SOURCE MATERIAL:

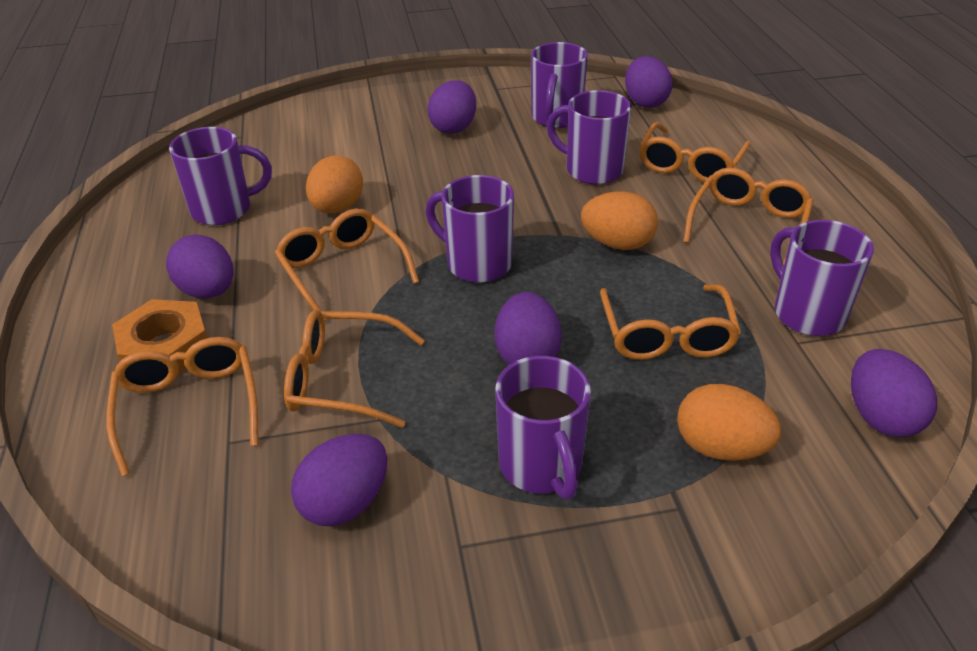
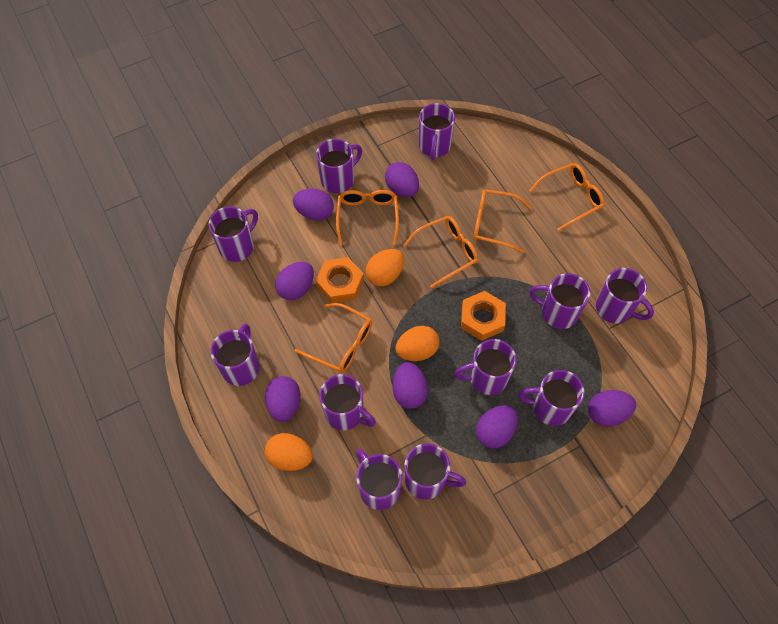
orange glasses: [106,337,259,477] [275,208,419,321] [284,310,425,428] [600,285,741,360] [639,122,751,182] [683,168,813,265] = 6 -> [294,303,372,373] [336,190,399,245] [403,216,478,288] [473,189,532,253] [529,163,604,231] = 5
orange nut: [112,299,207,374] = 1 -> [316,257,364,303] [461,291,506,341] = 2
purple egg: [166,235,233,298] [291,434,387,527] [427,80,476,134] [495,292,562,365] [625,56,673,108] [851,349,937,438] = 6 -> [265,376,301,422] [275,262,314,300] [293,188,334,221] [385,162,419,197] [392,362,428,409] [476,405,518,448] [588,390,636,426] = 7
purple mug: [169,127,272,225] [426,175,514,283] [495,356,591,500] [531,42,588,128] [547,90,631,185] [770,220,874,336] = 6 -> [209,206,258,262] [211,324,259,386] [316,139,362,193] [319,374,376,430] [356,448,402,510] [404,443,466,500] [419,103,455,160] [454,339,516,395] [518,370,585,426] [529,273,591,329] [596,268,654,324] = 11

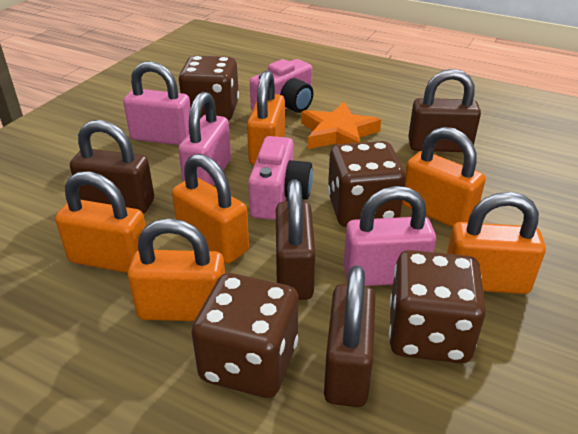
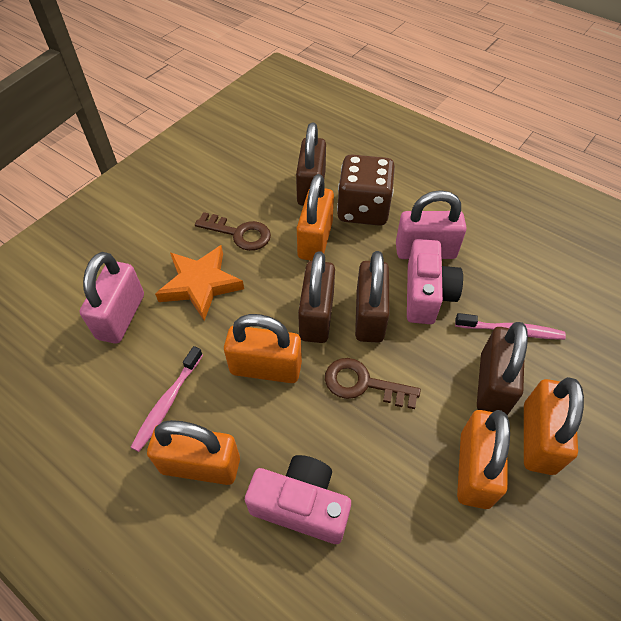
brown dice: [179,55,239,121] [191,273,298,398] [328,141,406,227] [389,250,486,363] = 4 -> [337,154,395,226] = 1
brown key: none = 0 -> [195,212,271,251] [325,358,421,409] = 2
orange padlock: [55,171,146,273] [128,218,225,321] [172,154,249,263] [247,70,285,165] [402,127,486,228] [447,192,546,294] = 6 -> [147,420,240,485] [224,314,302,383] [297,174,334,261] [457,410,510,509] [524,377,584,475] = 5
pink padlock: [123,61,191,145] [178,92,231,186] [343,186,436,286] = 3 -> [79,252,144,344] [396,190,467,259] = 2
pink toothbrush: none = 0 -> [130,346,203,452] [455,313,566,340] = 2

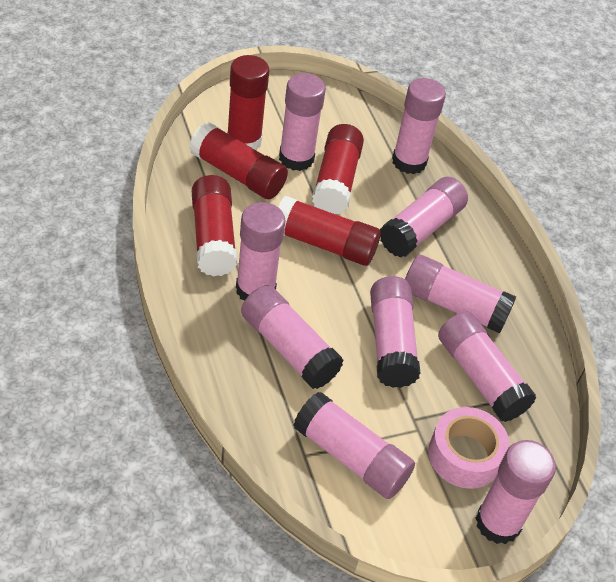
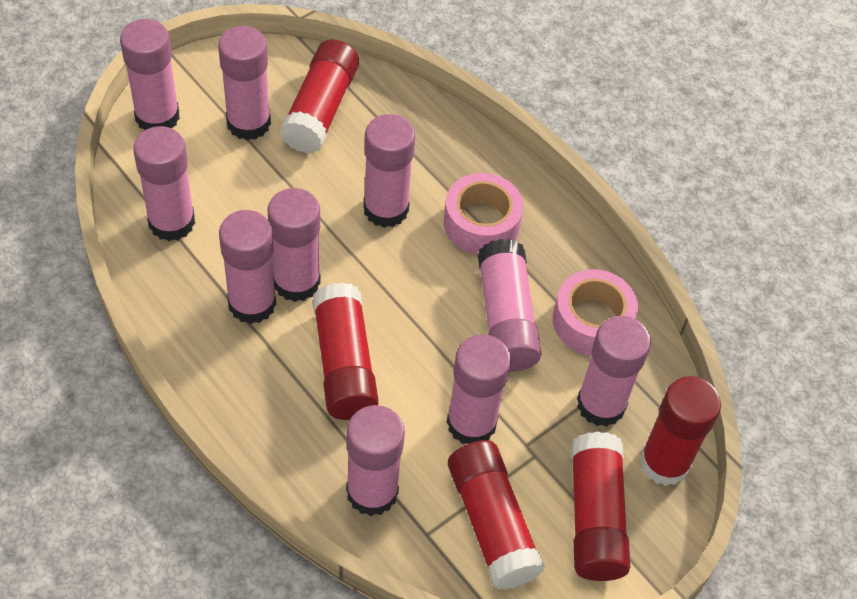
pink tape: [428,407,509,489] = 1 -> [444,173,524,254] [553,269,638,356] = 2

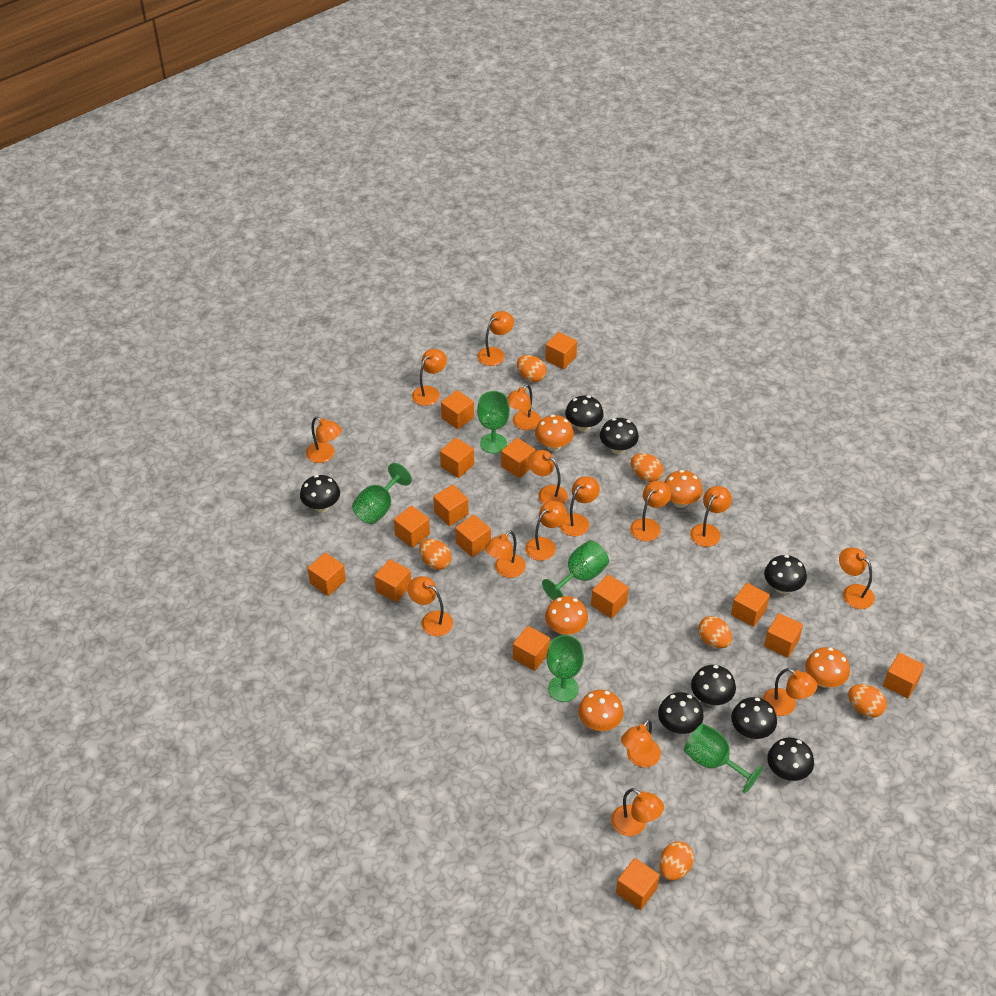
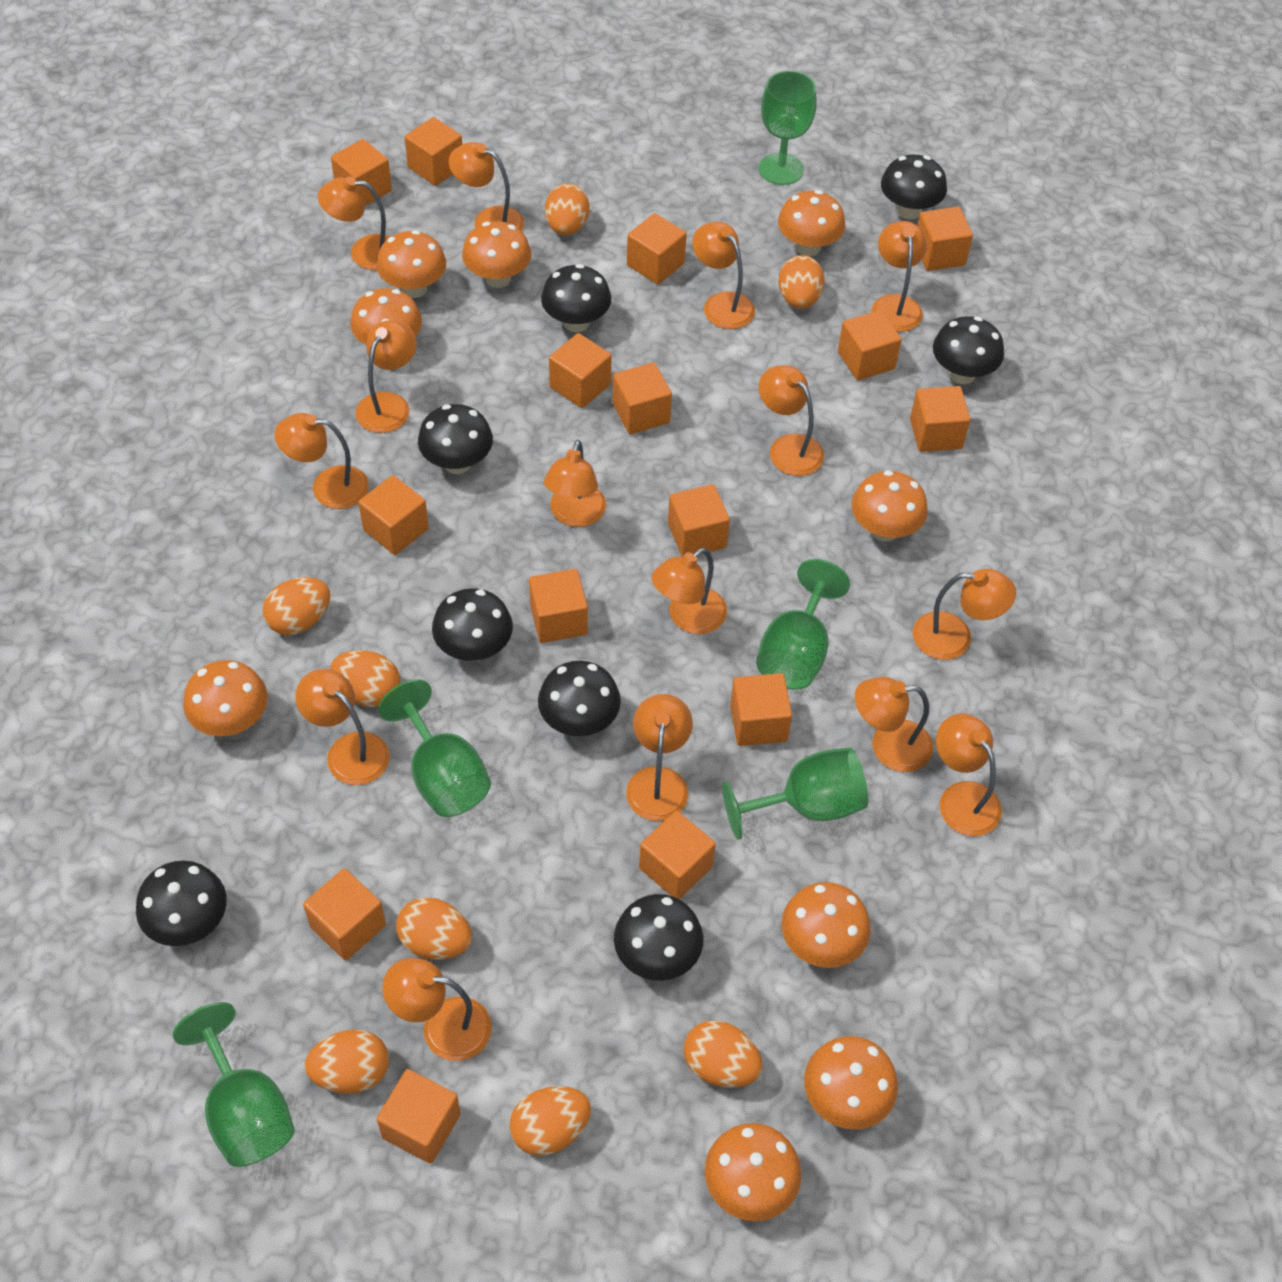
orange egg: [419,539,452,570] [517,355,547,382] [631,453,664,482] [659,841,694,881] [698,616,732,648] [848,684,887,718] = 6 -> [263,577,330,635] [305,1029,389,1094] [330,650,400,707] [396,897,472,960] [510,1086,591,1156] [545,184,590,236] [684,1020,763,1088] [779,255,824,309] = 8
orange mushroom: [535,414,574,451] [545,596,588,635] [578,690,624,731] [664,470,703,508] [805,647,850,688] = 5 -> [183,660,268,736] [350,288,422,345] [377,230,446,298] [462,221,531,288] [705,1123,801,1221] [778,190,845,256] [781,882,871,968] [804,1036,898,1129] [852,470,928,541] = 9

PROBLEM DETAILS: Copy the entries above exactly from the line with "pink tape: [428,407,509,489]" down to their last line, both ends included. Do not copy any pictures.

WRITTEN ANSWER:
pink tape: [428,407,509,489] = 1 -> [444,173,524,254] [553,269,638,356] = 2

orange egg: [419,539,452,570] [517,355,547,382] [631,453,664,482] [659,841,694,881] [698,616,732,648] [848,684,887,718] = 6 -> [263,577,330,635] [305,1029,389,1094] [330,650,400,707] [396,897,472,960] [510,1086,591,1156] [545,184,590,236] [684,1020,763,1088] [779,255,824,309] = 8
orange mushroom: [535,414,574,451] [545,596,588,635] [578,690,624,731] [664,470,703,508] [805,647,850,688] = 5 -> [183,660,268,736] [350,288,422,345] [377,230,446,298] [462,221,531,288] [705,1123,801,1221] [778,190,845,256] [781,882,871,968] [804,1036,898,1129] [852,470,928,541] = 9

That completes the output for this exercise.